Provide the count of lines below where "plus" occurs, with no other output.

* Record extracts *
----------------

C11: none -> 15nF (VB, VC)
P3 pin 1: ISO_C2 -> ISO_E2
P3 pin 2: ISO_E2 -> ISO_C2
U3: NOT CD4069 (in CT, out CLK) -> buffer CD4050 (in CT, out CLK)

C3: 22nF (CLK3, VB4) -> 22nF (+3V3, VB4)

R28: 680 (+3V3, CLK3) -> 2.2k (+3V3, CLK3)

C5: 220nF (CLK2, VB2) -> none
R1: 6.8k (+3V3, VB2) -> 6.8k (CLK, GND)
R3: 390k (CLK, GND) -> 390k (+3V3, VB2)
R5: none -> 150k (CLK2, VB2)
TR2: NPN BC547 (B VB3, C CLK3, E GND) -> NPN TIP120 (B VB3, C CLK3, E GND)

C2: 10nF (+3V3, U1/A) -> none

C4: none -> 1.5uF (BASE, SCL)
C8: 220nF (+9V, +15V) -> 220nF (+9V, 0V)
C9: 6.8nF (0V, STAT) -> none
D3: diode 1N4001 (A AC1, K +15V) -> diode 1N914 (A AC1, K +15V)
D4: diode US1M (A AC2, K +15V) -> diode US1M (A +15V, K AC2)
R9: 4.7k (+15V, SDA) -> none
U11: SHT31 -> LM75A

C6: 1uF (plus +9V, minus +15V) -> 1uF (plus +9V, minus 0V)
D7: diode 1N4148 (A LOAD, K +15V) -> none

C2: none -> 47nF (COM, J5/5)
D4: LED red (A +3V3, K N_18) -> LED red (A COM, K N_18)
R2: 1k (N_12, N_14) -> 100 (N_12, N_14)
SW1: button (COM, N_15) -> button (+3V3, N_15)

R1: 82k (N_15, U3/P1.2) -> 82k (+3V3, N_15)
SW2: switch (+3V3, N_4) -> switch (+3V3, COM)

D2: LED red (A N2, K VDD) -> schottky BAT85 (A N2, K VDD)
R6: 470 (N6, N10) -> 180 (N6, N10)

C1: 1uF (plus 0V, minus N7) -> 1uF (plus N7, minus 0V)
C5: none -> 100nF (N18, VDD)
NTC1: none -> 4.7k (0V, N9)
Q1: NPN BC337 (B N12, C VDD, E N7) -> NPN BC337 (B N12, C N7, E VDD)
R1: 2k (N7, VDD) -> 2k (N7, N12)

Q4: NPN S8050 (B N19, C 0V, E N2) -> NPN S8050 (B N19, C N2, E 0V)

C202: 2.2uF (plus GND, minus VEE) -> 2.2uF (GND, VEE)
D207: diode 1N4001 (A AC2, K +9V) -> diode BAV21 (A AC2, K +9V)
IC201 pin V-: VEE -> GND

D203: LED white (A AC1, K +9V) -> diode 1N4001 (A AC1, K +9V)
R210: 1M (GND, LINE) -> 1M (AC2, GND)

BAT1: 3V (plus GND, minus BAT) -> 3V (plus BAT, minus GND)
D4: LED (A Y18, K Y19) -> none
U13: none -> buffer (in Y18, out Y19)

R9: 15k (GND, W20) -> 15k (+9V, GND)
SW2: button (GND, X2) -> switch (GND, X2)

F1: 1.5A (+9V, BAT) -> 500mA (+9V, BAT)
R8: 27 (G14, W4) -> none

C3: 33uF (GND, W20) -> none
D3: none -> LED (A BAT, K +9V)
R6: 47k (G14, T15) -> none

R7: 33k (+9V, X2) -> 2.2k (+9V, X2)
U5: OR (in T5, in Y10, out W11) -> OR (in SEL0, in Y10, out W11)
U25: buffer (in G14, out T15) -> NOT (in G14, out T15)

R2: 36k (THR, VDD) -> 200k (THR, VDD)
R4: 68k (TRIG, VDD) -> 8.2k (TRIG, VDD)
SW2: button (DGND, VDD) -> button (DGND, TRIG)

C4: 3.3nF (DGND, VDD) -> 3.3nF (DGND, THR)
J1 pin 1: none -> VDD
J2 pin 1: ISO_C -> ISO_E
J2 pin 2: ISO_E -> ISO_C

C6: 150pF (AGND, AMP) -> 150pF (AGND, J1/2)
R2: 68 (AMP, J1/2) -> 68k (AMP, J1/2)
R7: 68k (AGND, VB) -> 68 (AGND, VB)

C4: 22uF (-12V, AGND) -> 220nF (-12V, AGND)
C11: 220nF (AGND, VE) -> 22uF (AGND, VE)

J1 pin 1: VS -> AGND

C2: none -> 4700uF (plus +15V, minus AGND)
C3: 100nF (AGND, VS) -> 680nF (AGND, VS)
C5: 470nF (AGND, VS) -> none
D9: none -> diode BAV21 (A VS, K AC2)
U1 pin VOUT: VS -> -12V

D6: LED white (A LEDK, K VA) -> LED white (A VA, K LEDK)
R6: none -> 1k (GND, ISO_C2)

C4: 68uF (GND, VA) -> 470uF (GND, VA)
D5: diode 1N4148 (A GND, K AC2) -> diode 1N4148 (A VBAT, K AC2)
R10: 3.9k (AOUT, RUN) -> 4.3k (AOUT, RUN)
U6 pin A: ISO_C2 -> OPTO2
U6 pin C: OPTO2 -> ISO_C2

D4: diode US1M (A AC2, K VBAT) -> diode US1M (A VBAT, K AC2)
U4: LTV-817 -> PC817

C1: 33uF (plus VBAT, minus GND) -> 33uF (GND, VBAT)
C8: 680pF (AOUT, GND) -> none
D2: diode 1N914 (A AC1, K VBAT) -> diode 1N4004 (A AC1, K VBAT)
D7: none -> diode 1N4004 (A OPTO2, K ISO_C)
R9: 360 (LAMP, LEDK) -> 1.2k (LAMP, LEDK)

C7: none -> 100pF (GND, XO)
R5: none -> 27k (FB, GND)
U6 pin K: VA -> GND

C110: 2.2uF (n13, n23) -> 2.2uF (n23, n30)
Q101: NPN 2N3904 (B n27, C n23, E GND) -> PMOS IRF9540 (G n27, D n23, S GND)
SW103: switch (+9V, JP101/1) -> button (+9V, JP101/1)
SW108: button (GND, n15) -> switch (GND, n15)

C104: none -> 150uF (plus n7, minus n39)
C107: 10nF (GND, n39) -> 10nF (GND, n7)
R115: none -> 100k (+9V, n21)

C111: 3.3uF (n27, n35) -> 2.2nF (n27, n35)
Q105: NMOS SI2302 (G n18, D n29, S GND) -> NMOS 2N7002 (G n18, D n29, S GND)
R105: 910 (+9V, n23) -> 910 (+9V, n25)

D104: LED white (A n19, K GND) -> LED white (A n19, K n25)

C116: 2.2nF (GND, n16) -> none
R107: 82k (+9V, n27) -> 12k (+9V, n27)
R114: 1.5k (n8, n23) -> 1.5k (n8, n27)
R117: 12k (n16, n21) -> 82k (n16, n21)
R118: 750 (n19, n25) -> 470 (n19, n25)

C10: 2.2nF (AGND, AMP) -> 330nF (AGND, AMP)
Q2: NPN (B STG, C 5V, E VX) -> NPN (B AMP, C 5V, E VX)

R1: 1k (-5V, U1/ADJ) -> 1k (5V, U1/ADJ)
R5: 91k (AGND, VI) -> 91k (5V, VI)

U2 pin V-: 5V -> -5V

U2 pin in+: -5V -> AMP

----------------

* Output for this task *
7